### [Material provided]
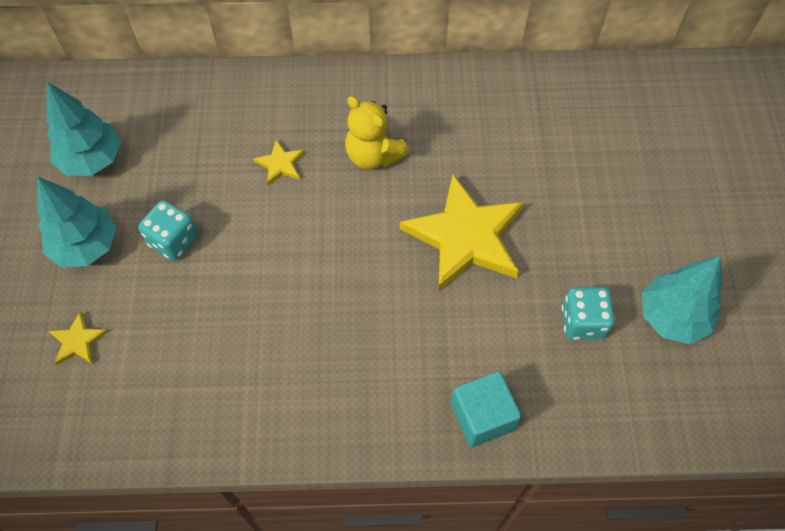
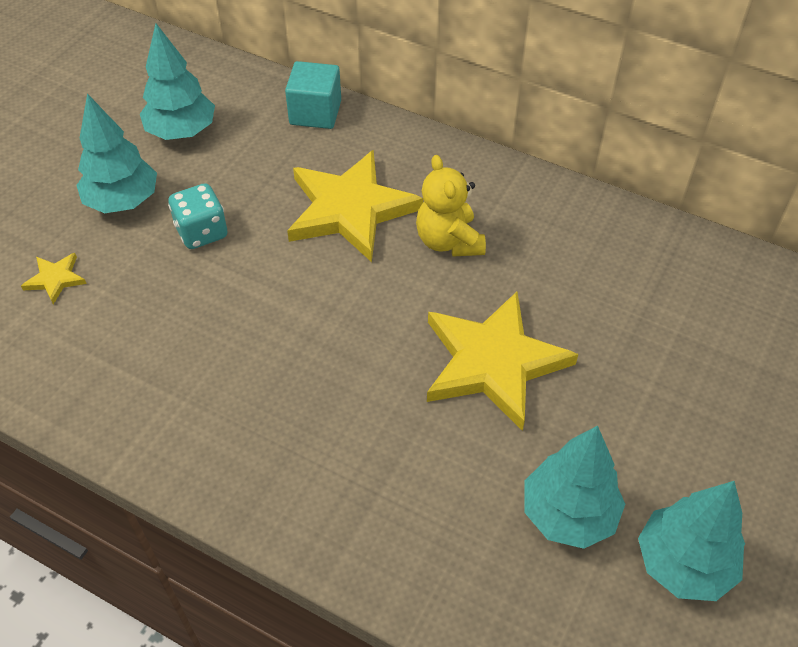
camera: 30 degrees right, 10 degrees down
yellow star [253,140,305,185] -> yellow star [287,150,423,262], size x2.35
turquoise cube [451,371,522,447] -> turquoise cube moved to [285,61,341,129]
turquoise dice [561,287,615,340] -> turquoise tree [524,425,625,549]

### [Assignment]
Return the data above in its exact wording, with none of the pictures.

### [Your response]
camera: 30 degrees right, 10 degrees down
yellow star [253,140,305,185] -> yellow star [287,150,423,262], size x2.35
turquoise cube [451,371,522,447] -> turquoise cube moved to [285,61,341,129]
turquoise dice [561,287,615,340] -> turquoise tree [524,425,625,549]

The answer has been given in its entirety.